## Task objective
The answer should be an exact copy of the lines from the line with "What was the" through the last line of the entries, and no other lines.

(Object change descriptions)
- - - - -

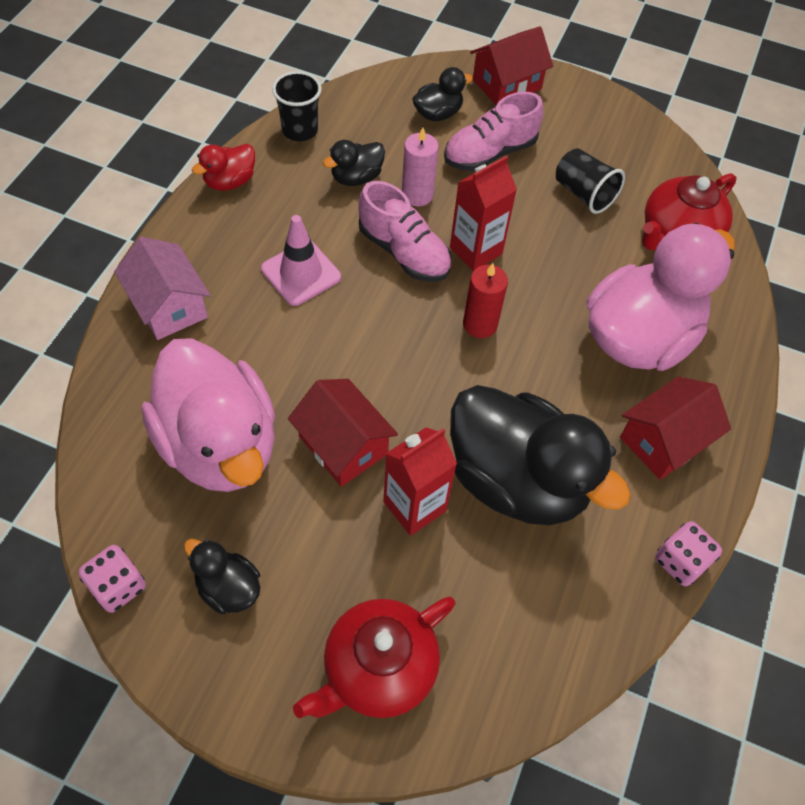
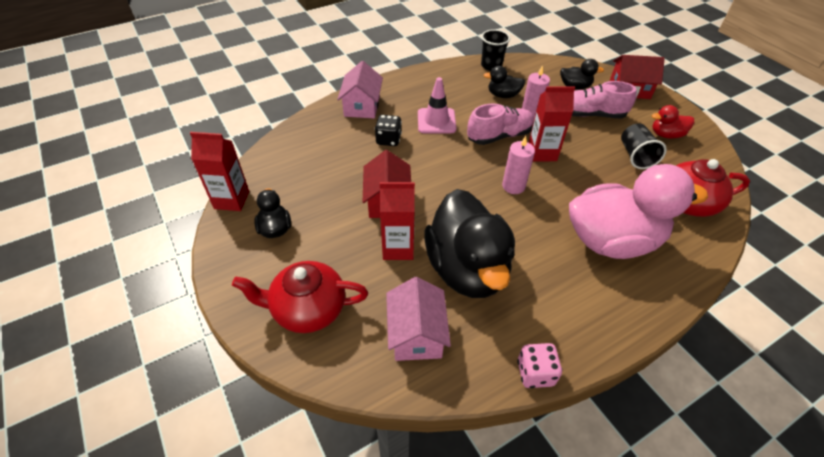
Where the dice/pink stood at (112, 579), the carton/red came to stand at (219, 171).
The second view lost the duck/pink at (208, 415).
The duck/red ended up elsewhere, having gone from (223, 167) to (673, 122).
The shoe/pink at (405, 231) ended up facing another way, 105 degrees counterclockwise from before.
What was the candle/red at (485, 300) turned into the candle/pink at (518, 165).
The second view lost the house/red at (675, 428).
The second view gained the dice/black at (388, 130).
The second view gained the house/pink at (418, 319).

- - - - -

## Response area
What was the candle/red at (485, 300) turned into the candle/pink at (518, 165).
The second view lost the house/red at (675, 428).
The second view gained the dice/black at (388, 130).
The second view gained the house/pink at (418, 319).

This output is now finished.